**DATASET EXCERPTS:**
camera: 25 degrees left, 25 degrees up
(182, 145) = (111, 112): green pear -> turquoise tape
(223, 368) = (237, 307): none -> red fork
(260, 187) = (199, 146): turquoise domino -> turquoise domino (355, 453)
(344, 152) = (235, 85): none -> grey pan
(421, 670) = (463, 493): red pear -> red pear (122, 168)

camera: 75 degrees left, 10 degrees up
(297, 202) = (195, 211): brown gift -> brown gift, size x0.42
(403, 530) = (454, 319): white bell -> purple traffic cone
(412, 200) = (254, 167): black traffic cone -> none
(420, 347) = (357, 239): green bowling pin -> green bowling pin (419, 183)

...

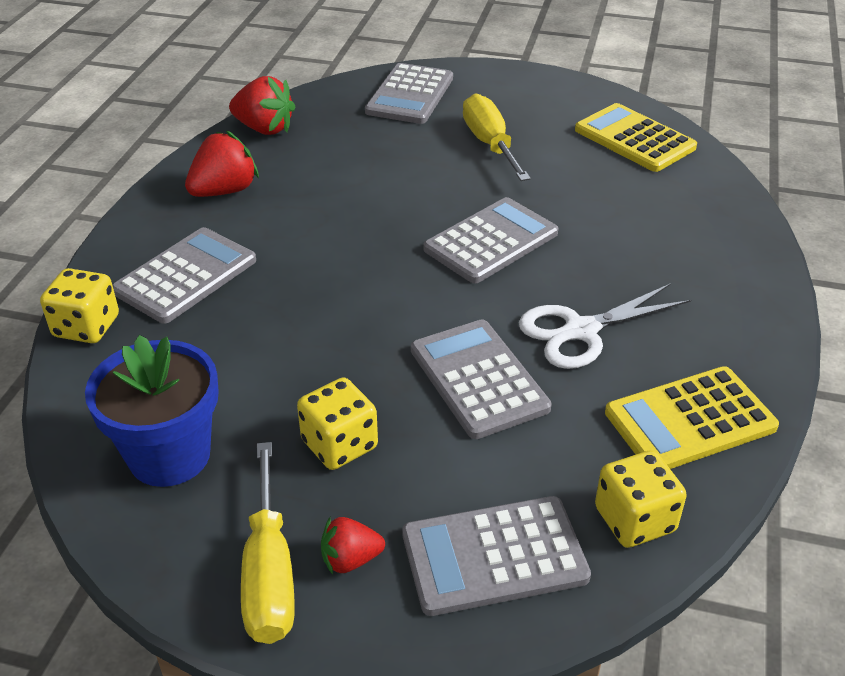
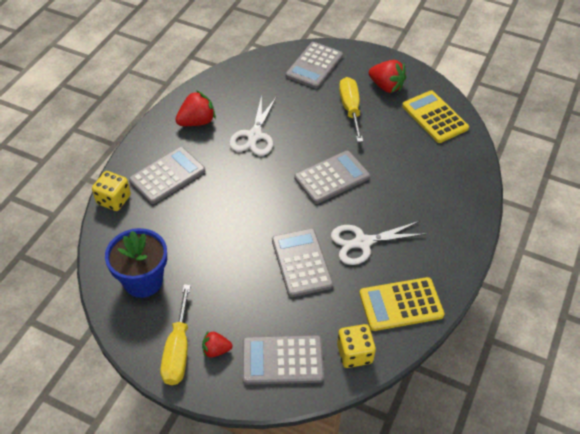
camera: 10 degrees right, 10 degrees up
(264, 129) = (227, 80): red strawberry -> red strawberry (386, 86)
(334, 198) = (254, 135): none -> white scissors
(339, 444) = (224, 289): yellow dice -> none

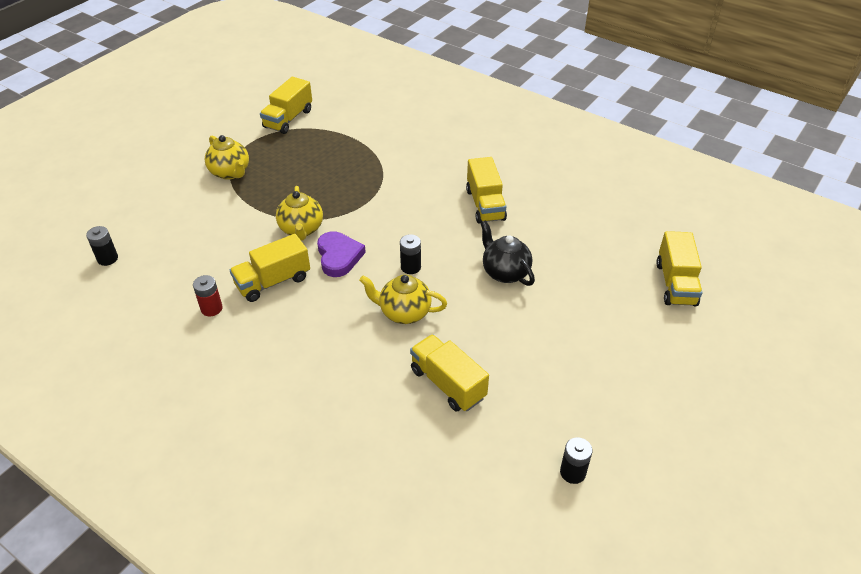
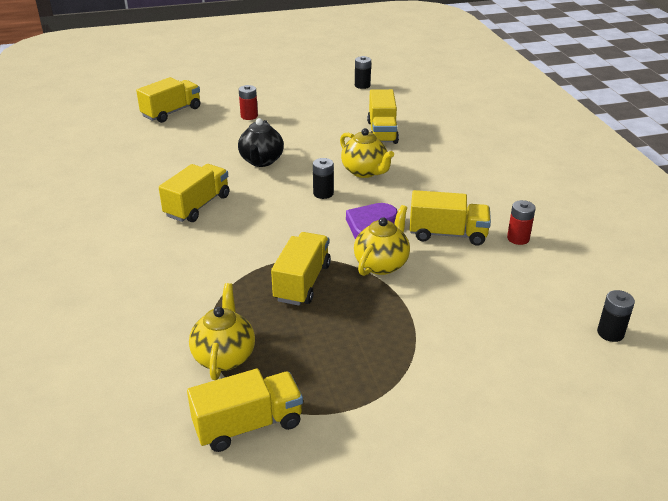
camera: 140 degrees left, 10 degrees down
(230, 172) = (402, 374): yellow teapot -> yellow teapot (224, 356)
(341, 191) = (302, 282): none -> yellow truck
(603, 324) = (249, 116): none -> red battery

**INSTRUCTIONS TO FOLLOW:** From the data above, output exactly the lines between the one containing "(412, 200) = (254, 167): black" and the one containing "(420, 347) = (357, 239): green", counting both of them.

**YOUR SOLUTION:**
(412, 200) = (254, 167): black traffic cone -> none
(420, 347) = (357, 239): green bowling pin -> green bowling pin (419, 183)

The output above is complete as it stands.